▸ Exercise brief: Retype the listing below line for line, but only from the line with "(247, 363) = (304, 206): white" down to the line with "(626, 567) = (778, 615): blue", inclusive. Pictures stay out.

▸ Material shown:
__________

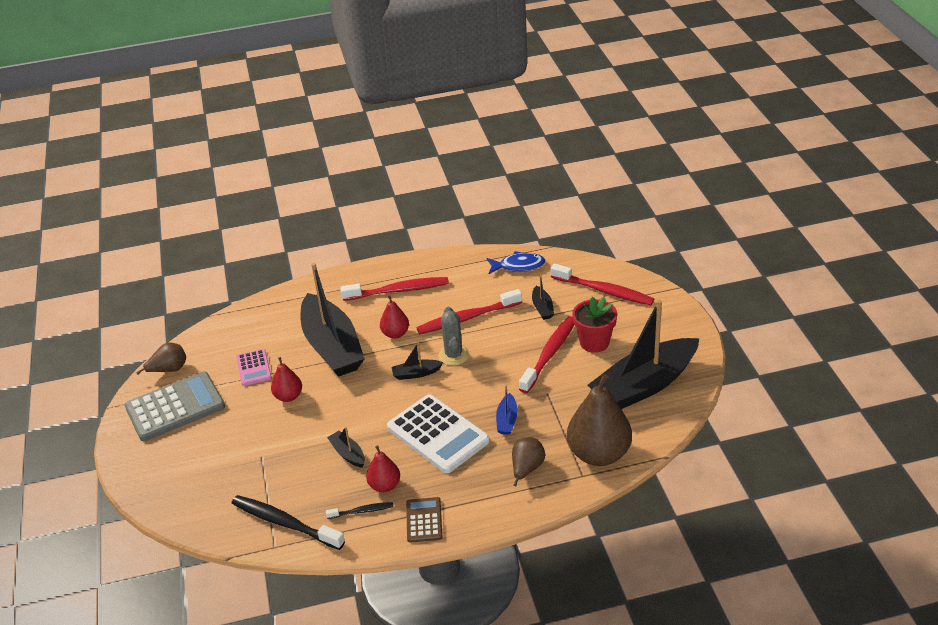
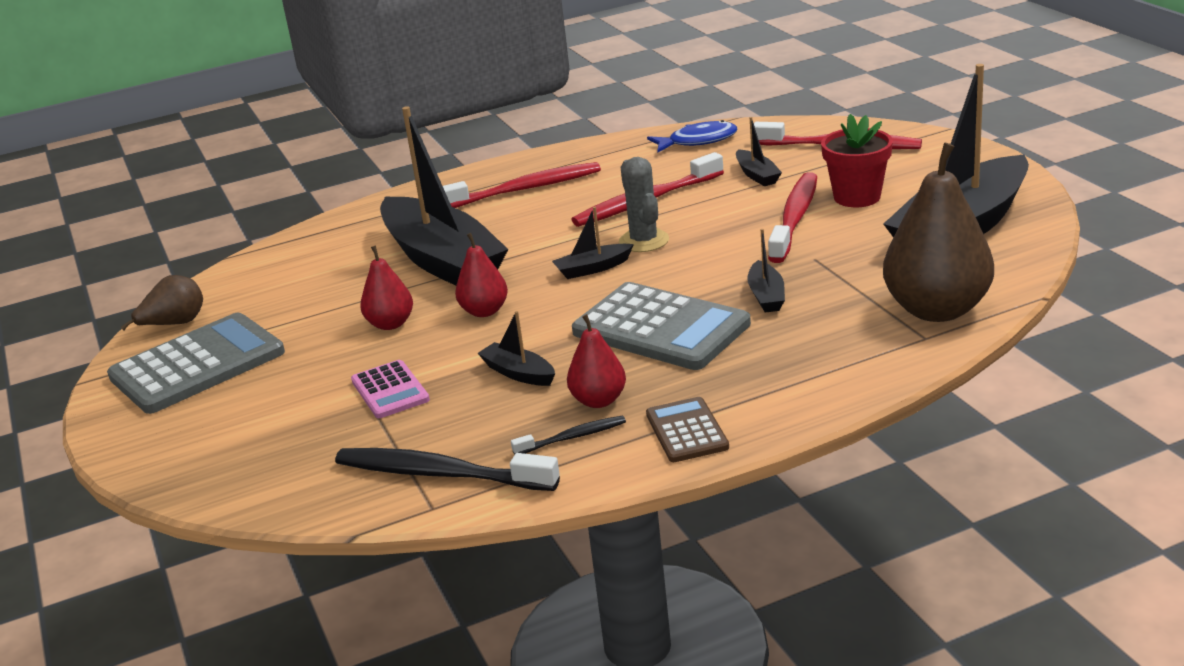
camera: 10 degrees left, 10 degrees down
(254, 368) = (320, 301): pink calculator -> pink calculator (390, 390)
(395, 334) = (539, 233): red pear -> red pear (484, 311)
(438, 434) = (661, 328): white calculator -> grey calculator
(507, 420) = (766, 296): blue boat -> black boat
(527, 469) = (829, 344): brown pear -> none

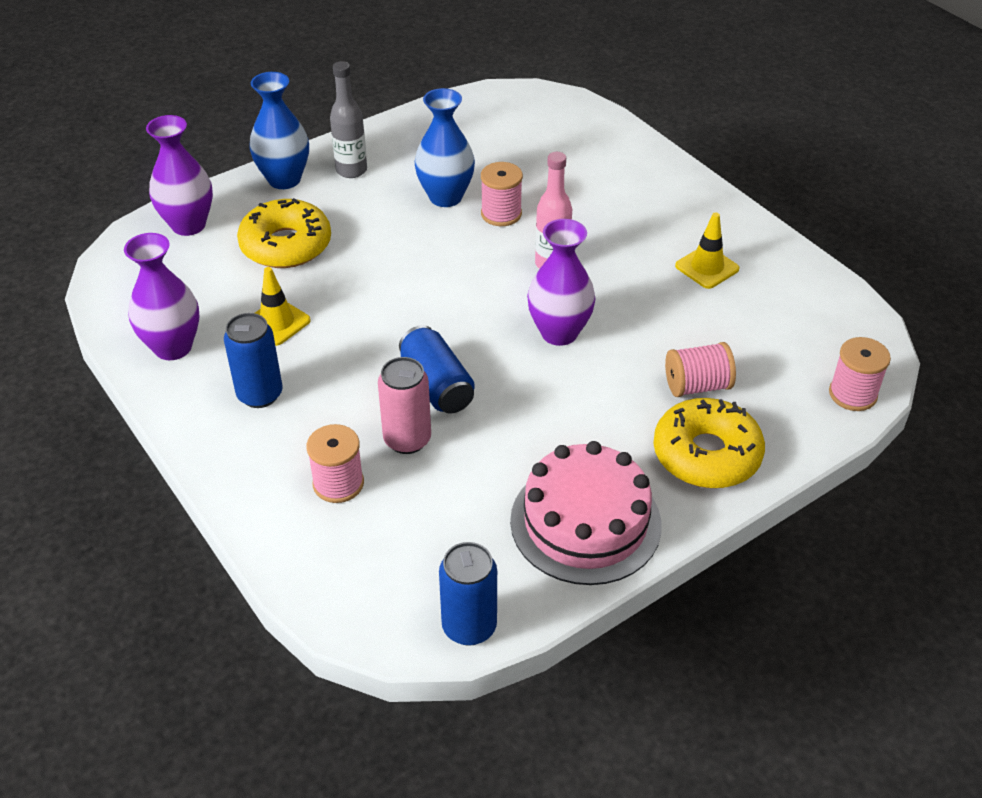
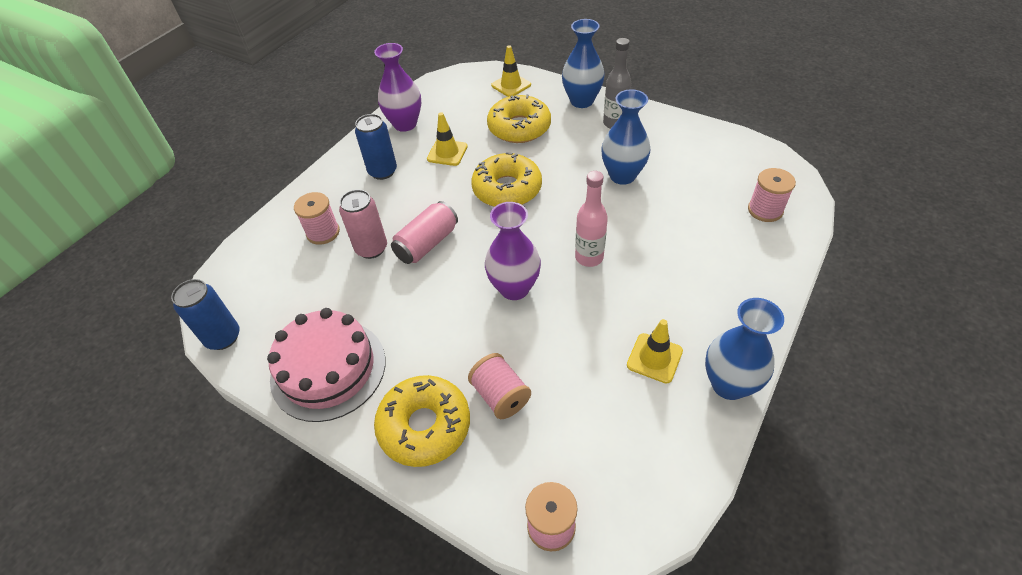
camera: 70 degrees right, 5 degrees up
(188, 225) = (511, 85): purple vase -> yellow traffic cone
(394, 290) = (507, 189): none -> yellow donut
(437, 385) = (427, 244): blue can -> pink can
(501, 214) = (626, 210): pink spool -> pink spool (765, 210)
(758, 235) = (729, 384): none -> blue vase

__________

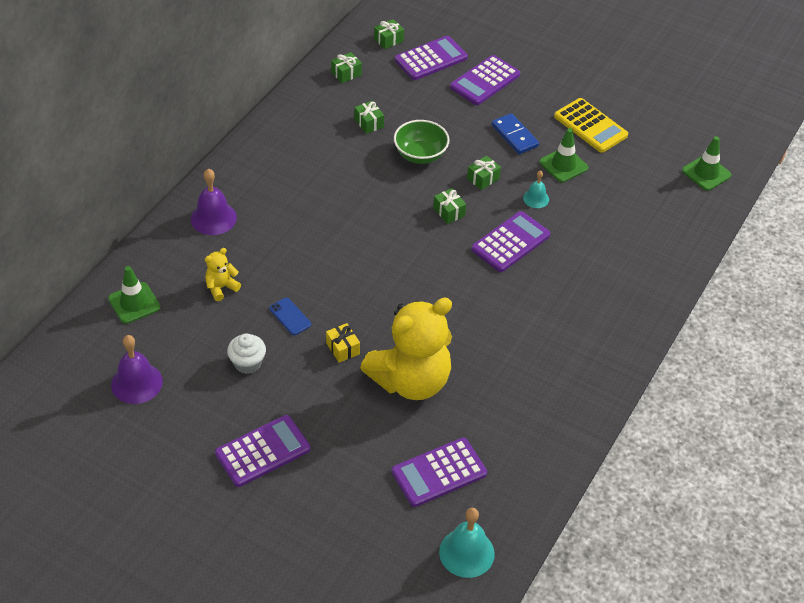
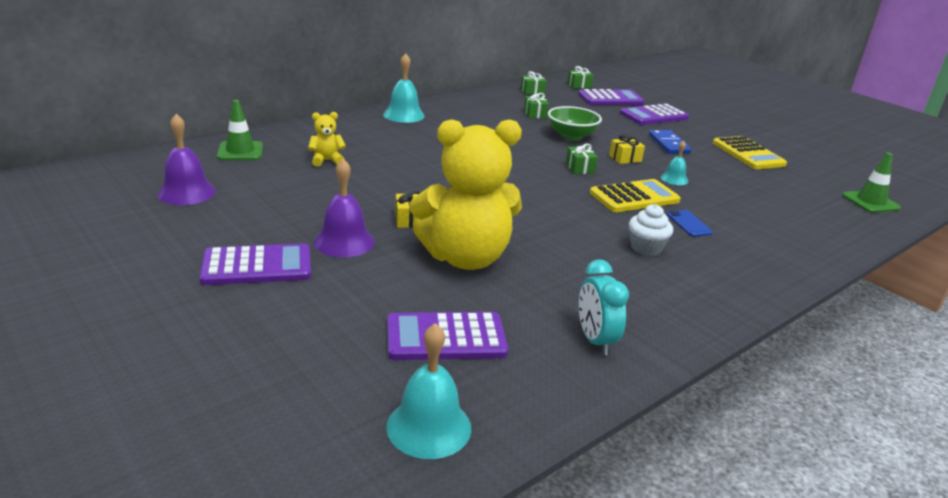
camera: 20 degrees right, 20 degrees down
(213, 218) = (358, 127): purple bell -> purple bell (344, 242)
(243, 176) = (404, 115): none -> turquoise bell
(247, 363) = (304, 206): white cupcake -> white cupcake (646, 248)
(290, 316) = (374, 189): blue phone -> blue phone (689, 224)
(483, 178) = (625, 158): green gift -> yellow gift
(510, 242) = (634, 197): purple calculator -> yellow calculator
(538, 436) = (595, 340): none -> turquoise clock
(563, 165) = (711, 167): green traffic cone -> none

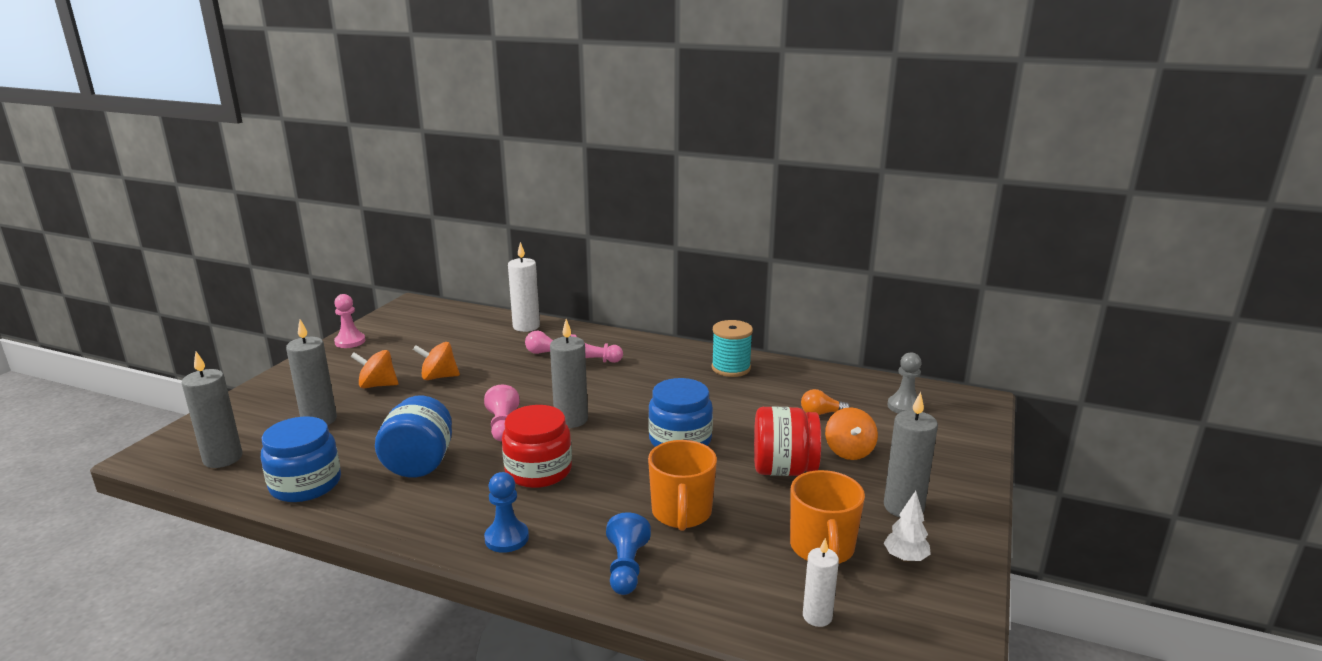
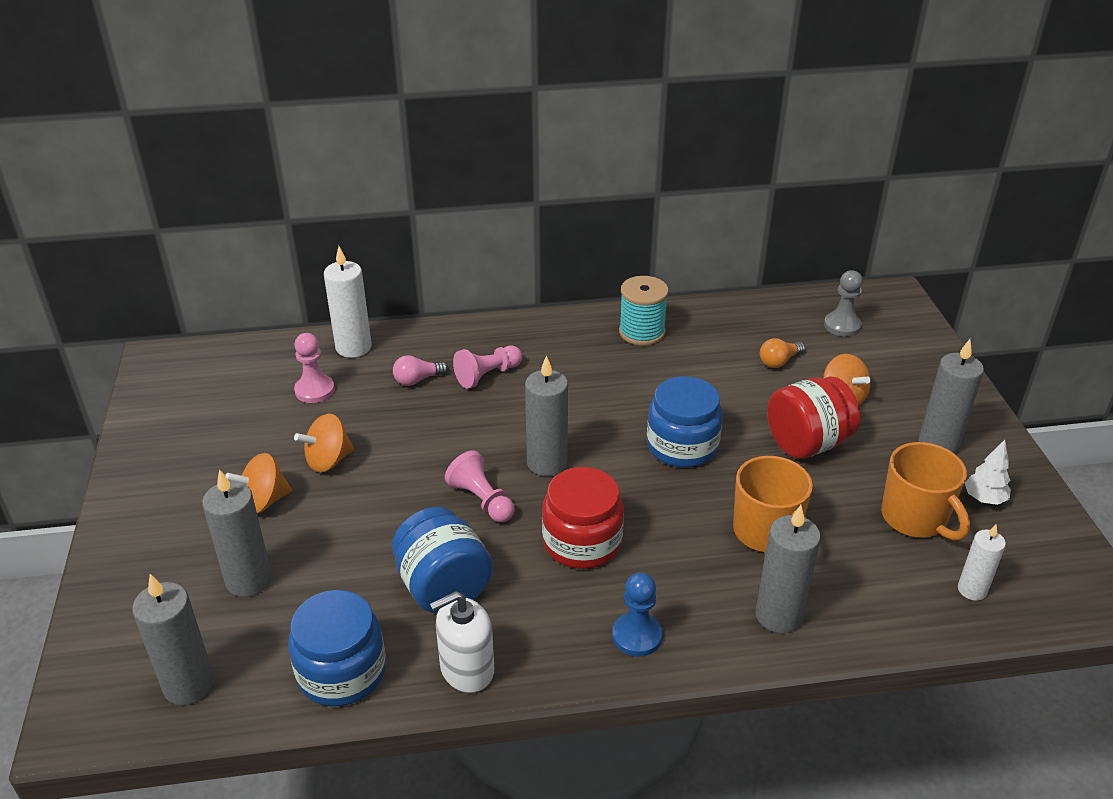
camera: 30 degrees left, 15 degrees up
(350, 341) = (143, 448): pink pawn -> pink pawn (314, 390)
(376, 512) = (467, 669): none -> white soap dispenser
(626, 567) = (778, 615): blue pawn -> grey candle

__________

▸ Problem solution:
(247, 363) = (304, 206): white cupcake -> white cupcake (646, 248)
(290, 316) = (374, 189): blue phone -> blue phone (689, 224)
(483, 178) = (625, 158): green gift -> yellow gift
(510, 242) = (634, 197): purple calculator -> yellow calculator
(538, 436) = (595, 340): none -> turquoise clock
(563, 165) = (711, 167): green traffic cone -> none

camera: 30 degrees left, 15 degrees up
(350, 341) = (143, 448): pink pawn -> pink pawn (314, 390)
(376, 512) = (467, 669): none -> white soap dispenser
(626, 567) = (778, 615): blue pawn -> grey candle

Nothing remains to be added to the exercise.